# PROBLEM
Below is a listing. Write out exactly its lines between the one holding "BT101: 3V (plus" and the one holding "R10: 1k (U1/PROG, n14) -> 120 (U1/PROG, n14)", inclusive.

# MATERIAL PROVIDED

★ ★ ★

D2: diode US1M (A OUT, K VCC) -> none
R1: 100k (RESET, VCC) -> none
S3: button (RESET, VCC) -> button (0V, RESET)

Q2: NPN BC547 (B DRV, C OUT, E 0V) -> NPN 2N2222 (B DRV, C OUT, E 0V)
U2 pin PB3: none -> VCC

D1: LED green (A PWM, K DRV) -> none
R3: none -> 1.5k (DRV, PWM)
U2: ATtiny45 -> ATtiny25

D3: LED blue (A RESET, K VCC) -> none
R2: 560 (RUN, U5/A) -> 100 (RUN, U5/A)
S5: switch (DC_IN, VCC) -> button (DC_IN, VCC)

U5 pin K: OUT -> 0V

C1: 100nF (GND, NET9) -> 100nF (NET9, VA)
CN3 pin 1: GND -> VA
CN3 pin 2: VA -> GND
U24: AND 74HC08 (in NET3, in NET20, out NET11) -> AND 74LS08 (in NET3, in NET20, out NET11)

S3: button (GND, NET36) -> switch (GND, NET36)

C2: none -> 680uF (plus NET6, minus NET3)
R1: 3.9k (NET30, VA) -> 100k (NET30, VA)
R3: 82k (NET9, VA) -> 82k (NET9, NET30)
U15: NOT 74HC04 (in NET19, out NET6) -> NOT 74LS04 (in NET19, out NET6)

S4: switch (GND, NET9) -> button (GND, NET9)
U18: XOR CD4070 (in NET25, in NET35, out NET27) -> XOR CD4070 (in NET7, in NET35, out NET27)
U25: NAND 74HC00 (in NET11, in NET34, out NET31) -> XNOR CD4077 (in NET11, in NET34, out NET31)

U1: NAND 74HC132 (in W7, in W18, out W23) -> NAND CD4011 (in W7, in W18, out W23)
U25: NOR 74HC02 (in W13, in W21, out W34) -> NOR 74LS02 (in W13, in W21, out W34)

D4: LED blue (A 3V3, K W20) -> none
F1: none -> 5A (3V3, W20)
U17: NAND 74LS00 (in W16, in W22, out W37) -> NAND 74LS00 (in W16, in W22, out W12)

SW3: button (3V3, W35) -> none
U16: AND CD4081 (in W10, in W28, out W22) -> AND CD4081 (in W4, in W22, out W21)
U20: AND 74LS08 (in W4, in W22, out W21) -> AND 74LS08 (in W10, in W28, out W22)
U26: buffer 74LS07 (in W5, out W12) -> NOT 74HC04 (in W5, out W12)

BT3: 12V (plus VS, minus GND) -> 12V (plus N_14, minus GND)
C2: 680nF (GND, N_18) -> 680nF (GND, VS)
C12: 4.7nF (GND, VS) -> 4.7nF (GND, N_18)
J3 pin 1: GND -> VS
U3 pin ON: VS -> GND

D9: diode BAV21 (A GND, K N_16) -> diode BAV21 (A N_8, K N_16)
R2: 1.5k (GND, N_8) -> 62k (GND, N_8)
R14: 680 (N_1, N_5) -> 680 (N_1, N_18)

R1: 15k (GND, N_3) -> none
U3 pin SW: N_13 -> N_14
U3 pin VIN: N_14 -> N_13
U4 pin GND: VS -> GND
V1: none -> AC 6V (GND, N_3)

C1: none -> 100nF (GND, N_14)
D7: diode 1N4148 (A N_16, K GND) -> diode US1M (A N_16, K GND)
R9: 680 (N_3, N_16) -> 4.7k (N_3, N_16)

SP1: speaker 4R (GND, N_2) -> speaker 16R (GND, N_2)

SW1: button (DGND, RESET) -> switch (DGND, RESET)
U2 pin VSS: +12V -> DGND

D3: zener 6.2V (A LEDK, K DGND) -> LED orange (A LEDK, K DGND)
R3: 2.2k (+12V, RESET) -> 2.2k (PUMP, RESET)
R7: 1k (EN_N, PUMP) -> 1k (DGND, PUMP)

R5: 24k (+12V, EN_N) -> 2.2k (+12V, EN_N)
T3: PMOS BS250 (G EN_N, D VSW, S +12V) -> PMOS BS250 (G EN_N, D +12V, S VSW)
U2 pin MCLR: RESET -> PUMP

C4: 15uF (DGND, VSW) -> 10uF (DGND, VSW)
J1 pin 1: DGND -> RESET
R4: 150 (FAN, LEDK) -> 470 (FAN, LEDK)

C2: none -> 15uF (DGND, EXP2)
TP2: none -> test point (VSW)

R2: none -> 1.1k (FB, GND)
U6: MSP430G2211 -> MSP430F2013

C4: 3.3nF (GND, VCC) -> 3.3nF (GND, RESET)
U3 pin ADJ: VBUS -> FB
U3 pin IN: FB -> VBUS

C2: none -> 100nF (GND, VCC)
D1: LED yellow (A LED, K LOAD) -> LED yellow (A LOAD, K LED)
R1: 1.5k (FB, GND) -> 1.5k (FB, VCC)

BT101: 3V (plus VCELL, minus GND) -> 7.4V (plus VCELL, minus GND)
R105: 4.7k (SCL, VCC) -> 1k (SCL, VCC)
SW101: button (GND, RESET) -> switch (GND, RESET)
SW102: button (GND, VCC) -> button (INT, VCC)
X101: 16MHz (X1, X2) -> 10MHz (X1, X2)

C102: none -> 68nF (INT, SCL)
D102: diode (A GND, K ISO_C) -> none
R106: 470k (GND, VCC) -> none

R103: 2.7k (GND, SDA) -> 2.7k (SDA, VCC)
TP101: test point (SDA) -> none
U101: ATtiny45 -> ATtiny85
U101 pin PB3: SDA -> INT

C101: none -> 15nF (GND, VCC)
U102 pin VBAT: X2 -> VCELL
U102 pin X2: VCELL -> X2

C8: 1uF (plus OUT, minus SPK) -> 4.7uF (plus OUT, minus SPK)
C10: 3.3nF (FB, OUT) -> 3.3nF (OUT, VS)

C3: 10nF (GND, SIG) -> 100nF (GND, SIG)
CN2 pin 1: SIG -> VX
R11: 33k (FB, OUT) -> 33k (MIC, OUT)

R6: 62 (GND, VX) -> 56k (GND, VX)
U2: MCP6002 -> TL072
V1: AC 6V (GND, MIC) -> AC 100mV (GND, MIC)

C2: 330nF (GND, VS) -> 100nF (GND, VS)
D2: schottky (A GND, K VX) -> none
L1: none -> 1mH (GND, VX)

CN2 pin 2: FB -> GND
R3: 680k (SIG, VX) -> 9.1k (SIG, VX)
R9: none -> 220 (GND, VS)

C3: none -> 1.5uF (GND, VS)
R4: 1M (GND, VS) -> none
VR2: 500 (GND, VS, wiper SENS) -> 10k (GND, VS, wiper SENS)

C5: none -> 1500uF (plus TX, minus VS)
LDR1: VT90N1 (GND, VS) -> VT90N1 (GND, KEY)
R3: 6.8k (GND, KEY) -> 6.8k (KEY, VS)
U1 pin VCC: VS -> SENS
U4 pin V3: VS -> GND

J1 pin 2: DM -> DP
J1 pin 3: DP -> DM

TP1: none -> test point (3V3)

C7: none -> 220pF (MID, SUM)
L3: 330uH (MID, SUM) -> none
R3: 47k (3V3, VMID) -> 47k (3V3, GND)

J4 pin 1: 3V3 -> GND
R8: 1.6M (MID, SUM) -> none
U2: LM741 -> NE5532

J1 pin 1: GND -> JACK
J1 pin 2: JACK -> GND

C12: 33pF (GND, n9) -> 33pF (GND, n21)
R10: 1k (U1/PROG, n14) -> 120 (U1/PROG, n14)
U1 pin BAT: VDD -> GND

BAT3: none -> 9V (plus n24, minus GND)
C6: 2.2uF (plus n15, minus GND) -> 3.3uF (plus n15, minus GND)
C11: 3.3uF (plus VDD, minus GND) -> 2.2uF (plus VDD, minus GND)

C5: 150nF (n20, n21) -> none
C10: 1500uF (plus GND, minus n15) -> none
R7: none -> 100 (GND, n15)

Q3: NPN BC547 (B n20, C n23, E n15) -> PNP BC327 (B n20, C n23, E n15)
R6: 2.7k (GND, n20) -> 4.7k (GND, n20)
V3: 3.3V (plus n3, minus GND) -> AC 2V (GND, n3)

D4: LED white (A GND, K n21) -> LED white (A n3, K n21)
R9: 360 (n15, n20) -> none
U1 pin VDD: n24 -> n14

★ ★ ★

# SOLUTION
BT101: 3V (plus VCELL, minus GND) -> 7.4V (plus VCELL, minus GND)
R105: 4.7k (SCL, VCC) -> 1k (SCL, VCC)
SW101: button (GND, RESET) -> switch (GND, RESET)
SW102: button (GND, VCC) -> button (INT, VCC)
X101: 16MHz (X1, X2) -> 10MHz (X1, X2)

C102: none -> 68nF (INT, SCL)
D102: diode (A GND, K ISO_C) -> none
R106: 470k (GND, VCC) -> none

R103: 2.7k (GND, SDA) -> 2.7k (SDA, VCC)
TP101: test point (SDA) -> none
U101: ATtiny45 -> ATtiny85
U101 pin PB3: SDA -> INT

C101: none -> 15nF (GND, VCC)
U102 pin VBAT: X2 -> VCELL
U102 pin X2: VCELL -> X2

C8: 1uF (plus OUT, minus SPK) -> 4.7uF (plus OUT, minus SPK)
C10: 3.3nF (FB, OUT) -> 3.3nF (OUT, VS)

C3: 10nF (GND, SIG) -> 100nF (GND, SIG)
CN2 pin 1: SIG -> VX
R11: 33k (FB, OUT) -> 33k (MIC, OUT)

R6: 62 (GND, VX) -> 56k (GND, VX)
U2: MCP6002 -> TL072
V1: AC 6V (GND, MIC) -> AC 100mV (GND, MIC)

C2: 330nF (GND, VS) -> 100nF (GND, VS)
D2: schottky (A GND, K VX) -> none
L1: none -> 1mH (GND, VX)

CN2 pin 2: FB -> GND
R3: 680k (SIG, VX) -> 9.1k (SIG, VX)
R9: none -> 220 (GND, VS)

C3: none -> 1.5uF (GND, VS)
R4: 1M (GND, VS) -> none
VR2: 500 (GND, VS, wiper SENS) -> 10k (GND, VS, wiper SENS)

C5: none -> 1500uF (plus TX, minus VS)
LDR1: VT90N1 (GND, VS) -> VT90N1 (GND, KEY)
R3: 6.8k (GND, KEY) -> 6.8k (KEY, VS)
U1 pin VCC: VS -> SENS
U4 pin V3: VS -> GND

J1 pin 2: DM -> DP
J1 pin 3: DP -> DM

TP1: none -> test point (3V3)

C7: none -> 220pF (MID, SUM)
L3: 330uH (MID, SUM) -> none
R3: 47k (3V3, VMID) -> 47k (3V3, GND)

J4 pin 1: 3V3 -> GND
R8: 1.6M (MID, SUM) -> none
U2: LM741 -> NE5532

J1 pin 1: GND -> JACK
J1 pin 2: JACK -> GND

C12: 33pF (GND, n9) -> 33pF (GND, n21)
R10: 1k (U1/PROG, n14) -> 120 (U1/PROG, n14)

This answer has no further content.